YOUR INSTRUCTIONS >>
Of the entries below, return only those lines from the line with "RV2: 1M (GND, VCC, wiper" to the line with "C4: 2.2uF (GND, VS) -> 15nF (GND, VS)", exactly, both included.

Dataset records:
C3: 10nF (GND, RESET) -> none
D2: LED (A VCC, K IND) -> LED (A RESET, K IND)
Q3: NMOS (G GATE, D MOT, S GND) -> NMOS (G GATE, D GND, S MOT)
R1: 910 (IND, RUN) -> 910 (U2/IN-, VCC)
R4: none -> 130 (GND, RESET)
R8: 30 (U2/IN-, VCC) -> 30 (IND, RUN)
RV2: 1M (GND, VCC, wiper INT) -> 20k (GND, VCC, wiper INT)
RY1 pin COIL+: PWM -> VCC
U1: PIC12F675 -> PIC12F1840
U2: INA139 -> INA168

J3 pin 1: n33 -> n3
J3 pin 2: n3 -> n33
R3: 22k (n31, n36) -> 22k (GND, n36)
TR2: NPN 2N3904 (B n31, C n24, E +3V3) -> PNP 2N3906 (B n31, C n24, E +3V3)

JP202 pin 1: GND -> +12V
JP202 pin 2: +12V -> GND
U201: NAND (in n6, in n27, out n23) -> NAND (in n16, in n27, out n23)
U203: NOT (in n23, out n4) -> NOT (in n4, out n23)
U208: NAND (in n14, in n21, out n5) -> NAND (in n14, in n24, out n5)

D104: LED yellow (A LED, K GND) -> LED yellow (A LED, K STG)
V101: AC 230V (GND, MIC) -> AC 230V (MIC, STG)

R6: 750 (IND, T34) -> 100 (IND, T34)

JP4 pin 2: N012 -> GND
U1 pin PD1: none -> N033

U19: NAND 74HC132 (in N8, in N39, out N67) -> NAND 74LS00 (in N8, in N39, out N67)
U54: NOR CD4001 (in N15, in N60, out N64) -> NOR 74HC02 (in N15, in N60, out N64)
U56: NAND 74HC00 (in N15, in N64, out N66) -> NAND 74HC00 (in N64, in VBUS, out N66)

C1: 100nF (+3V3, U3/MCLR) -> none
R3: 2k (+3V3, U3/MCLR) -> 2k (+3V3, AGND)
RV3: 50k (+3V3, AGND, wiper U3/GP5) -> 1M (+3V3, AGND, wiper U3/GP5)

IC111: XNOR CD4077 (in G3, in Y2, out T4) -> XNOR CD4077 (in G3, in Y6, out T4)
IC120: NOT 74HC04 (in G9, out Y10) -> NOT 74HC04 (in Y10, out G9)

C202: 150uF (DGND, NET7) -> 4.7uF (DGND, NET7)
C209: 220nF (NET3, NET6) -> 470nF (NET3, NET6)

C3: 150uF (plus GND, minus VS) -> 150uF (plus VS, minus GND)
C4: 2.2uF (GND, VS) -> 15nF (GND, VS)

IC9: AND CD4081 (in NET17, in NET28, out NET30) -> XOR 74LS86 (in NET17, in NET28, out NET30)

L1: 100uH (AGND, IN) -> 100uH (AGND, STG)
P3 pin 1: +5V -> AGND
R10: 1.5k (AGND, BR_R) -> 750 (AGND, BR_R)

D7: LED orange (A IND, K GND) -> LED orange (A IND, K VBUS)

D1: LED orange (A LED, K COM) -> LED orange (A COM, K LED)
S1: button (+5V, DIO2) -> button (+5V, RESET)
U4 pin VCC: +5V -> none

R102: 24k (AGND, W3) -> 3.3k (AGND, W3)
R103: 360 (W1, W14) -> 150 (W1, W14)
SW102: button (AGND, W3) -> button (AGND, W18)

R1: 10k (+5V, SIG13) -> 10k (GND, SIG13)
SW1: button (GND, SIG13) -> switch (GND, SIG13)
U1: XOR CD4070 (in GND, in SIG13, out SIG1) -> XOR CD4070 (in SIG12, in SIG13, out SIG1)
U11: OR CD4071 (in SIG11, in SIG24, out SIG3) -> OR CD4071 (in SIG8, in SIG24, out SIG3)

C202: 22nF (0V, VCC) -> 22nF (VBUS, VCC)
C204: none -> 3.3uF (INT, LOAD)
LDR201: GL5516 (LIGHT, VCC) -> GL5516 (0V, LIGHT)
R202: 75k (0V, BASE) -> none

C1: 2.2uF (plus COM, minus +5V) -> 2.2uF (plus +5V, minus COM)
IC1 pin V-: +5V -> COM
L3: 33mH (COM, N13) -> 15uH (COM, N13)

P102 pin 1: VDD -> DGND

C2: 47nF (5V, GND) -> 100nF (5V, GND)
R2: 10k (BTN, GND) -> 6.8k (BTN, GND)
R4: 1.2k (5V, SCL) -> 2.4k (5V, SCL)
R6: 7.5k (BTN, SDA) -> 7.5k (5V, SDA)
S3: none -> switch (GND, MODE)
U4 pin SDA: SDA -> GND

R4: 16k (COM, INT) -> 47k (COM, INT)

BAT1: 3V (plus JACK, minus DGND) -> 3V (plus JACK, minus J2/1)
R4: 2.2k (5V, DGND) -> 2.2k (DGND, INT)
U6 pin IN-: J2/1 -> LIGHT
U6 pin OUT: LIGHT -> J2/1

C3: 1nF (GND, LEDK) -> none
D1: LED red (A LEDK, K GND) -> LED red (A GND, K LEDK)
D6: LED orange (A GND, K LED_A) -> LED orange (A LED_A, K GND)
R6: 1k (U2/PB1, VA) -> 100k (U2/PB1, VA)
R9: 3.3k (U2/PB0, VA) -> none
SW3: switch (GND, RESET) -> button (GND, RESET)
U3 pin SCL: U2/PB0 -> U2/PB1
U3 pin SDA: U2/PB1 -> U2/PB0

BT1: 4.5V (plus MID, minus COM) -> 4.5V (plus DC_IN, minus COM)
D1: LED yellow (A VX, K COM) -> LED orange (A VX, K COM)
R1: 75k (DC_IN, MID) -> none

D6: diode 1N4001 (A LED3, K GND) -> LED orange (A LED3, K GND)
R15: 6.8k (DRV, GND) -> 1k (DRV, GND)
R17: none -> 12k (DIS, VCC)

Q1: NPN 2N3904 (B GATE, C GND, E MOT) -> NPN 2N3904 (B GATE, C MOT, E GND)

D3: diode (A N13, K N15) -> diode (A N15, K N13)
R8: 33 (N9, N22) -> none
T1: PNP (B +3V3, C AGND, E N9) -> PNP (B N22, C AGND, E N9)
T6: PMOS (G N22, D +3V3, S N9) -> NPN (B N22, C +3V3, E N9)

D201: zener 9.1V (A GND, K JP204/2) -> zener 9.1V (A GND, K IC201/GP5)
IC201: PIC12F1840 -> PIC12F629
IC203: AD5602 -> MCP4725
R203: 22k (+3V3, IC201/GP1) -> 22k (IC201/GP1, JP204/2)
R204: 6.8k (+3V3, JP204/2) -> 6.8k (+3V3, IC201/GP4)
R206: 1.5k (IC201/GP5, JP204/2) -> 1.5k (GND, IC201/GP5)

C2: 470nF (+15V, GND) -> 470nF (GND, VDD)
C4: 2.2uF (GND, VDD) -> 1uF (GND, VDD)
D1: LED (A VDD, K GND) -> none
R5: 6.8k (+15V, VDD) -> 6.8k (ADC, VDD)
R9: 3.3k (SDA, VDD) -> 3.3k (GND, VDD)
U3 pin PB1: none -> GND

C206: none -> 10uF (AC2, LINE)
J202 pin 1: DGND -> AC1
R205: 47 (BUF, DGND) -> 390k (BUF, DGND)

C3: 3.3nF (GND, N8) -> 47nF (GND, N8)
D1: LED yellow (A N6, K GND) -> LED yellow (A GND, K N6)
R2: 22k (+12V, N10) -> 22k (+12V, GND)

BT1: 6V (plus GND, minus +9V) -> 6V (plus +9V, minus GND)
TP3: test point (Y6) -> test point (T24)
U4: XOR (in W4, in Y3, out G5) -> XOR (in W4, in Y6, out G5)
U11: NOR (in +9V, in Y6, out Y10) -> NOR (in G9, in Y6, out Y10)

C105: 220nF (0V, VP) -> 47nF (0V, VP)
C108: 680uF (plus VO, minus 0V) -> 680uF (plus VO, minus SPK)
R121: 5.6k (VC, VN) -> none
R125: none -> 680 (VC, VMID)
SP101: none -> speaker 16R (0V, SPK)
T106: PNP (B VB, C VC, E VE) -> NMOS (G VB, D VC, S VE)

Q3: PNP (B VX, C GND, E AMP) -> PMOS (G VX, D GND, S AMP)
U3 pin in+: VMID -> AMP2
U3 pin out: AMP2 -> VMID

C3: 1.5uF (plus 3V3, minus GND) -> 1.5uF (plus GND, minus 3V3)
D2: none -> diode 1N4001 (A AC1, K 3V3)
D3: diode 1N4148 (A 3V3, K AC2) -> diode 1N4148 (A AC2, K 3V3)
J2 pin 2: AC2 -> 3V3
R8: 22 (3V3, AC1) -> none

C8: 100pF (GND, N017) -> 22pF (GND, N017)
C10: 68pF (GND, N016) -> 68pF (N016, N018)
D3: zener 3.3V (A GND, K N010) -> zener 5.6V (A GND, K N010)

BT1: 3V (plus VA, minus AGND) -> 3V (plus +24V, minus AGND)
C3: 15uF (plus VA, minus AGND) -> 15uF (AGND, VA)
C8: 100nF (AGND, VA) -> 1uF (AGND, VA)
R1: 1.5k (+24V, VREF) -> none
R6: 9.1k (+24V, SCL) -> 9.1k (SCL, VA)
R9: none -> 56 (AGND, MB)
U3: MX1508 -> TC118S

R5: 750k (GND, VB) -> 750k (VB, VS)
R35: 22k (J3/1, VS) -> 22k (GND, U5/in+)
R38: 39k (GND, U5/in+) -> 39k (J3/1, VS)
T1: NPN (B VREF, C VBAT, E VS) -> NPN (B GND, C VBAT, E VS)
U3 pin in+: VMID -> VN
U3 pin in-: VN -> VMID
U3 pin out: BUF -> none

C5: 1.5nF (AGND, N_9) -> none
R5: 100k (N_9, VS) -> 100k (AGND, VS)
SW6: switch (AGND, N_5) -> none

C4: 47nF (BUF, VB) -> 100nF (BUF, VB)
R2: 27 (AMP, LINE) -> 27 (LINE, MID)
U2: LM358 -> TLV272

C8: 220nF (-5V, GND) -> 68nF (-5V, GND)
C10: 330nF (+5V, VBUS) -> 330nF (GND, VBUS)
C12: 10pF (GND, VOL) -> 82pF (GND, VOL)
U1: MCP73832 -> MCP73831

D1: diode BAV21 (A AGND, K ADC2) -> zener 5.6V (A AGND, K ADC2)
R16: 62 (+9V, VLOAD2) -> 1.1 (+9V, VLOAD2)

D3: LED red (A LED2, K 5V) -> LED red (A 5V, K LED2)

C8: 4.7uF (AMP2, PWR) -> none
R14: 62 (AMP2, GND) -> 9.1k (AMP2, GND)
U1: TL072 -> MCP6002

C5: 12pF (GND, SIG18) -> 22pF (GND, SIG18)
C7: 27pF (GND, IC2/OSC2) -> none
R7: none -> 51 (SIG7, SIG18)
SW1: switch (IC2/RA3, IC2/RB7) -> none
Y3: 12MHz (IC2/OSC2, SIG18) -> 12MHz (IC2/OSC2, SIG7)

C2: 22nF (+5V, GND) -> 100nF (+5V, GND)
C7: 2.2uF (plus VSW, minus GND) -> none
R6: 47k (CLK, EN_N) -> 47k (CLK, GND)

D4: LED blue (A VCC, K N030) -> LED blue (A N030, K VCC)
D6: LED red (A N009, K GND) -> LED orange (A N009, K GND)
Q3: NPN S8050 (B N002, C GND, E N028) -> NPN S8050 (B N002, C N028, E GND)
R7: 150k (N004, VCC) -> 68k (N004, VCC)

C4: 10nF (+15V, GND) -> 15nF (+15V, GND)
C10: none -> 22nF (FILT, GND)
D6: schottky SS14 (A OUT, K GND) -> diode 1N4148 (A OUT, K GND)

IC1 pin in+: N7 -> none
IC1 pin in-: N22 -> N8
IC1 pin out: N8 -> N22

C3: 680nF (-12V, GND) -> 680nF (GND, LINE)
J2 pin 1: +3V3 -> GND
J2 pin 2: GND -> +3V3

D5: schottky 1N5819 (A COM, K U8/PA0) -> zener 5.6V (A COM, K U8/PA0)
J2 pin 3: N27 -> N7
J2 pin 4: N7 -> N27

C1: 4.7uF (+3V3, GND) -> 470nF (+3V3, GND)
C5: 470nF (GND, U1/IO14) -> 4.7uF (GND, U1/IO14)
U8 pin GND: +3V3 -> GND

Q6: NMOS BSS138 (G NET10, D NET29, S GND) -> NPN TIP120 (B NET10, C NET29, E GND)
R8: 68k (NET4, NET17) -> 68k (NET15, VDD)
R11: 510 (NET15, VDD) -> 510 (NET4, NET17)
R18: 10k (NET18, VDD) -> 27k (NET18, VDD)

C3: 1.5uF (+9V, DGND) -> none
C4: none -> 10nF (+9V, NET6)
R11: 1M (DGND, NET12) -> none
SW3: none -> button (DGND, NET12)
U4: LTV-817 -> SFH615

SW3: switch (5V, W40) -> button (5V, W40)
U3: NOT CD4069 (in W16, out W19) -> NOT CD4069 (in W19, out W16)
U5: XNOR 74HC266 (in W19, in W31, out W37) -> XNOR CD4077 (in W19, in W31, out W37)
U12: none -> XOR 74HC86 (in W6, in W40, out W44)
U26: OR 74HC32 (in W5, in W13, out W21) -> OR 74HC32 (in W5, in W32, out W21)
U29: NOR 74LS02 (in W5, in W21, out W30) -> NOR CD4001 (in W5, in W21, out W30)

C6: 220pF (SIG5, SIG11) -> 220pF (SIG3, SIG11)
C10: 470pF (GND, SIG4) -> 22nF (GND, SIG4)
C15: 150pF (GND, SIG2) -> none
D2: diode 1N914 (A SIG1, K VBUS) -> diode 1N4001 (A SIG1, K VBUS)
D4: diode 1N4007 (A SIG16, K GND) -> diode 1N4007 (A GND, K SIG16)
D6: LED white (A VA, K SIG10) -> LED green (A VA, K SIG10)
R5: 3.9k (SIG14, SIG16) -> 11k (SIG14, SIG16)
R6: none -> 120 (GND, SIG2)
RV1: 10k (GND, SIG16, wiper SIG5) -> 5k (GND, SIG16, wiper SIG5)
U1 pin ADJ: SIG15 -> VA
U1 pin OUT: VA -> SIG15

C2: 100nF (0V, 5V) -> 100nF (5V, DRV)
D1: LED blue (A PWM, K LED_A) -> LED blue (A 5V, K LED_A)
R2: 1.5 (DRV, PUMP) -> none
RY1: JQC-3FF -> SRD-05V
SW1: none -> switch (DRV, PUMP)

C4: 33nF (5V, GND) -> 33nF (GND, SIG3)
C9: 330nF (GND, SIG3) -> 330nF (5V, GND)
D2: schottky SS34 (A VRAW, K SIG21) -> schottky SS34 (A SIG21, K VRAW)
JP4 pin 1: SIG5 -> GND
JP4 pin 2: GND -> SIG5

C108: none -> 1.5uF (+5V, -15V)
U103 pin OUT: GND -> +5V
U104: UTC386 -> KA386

SOLUTION BELOW >>
RV2: 1M (GND, VCC, wiper INT) -> 20k (GND, VCC, wiper INT)
RY1 pin COIL+: PWM -> VCC
U1: PIC12F675 -> PIC12F1840
U2: INA139 -> INA168

J3 pin 1: n33 -> n3
J3 pin 2: n3 -> n33
R3: 22k (n31, n36) -> 22k (GND, n36)
TR2: NPN 2N3904 (B n31, C n24, E +3V3) -> PNP 2N3906 (B n31, C n24, E +3V3)

JP202 pin 1: GND -> +12V
JP202 pin 2: +12V -> GND
U201: NAND (in n6, in n27, out n23) -> NAND (in n16, in n27, out n23)
U203: NOT (in n23, out n4) -> NOT (in n4, out n23)
U208: NAND (in n14, in n21, out n5) -> NAND (in n14, in n24, out n5)

D104: LED yellow (A LED, K GND) -> LED yellow (A LED, K STG)
V101: AC 230V (GND, MIC) -> AC 230V (MIC, STG)

R6: 750 (IND, T34) -> 100 (IND, T34)

JP4 pin 2: N012 -> GND
U1 pin PD1: none -> N033

U19: NAND 74HC132 (in N8, in N39, out N67) -> NAND 74LS00 (in N8, in N39, out N67)
U54: NOR CD4001 (in N15, in N60, out N64) -> NOR 74HC02 (in N15, in N60, out N64)
U56: NAND 74HC00 (in N15, in N64, out N66) -> NAND 74HC00 (in N64, in VBUS, out N66)

C1: 100nF (+3V3, U3/MCLR) -> none
R3: 2k (+3V3, U3/MCLR) -> 2k (+3V3, AGND)
RV3: 50k (+3V3, AGND, wiper U3/GP5) -> 1M (+3V3, AGND, wiper U3/GP5)

IC111: XNOR CD4077 (in G3, in Y2, out T4) -> XNOR CD4077 (in G3, in Y6, out T4)
IC120: NOT 74HC04 (in G9, out Y10) -> NOT 74HC04 (in Y10, out G9)

C202: 150uF (DGND, NET7) -> 4.7uF (DGND, NET7)
C209: 220nF (NET3, NET6) -> 470nF (NET3, NET6)

C3: 150uF (plus GND, minus VS) -> 150uF (plus VS, minus GND)
C4: 2.2uF (GND, VS) -> 15nF (GND, VS)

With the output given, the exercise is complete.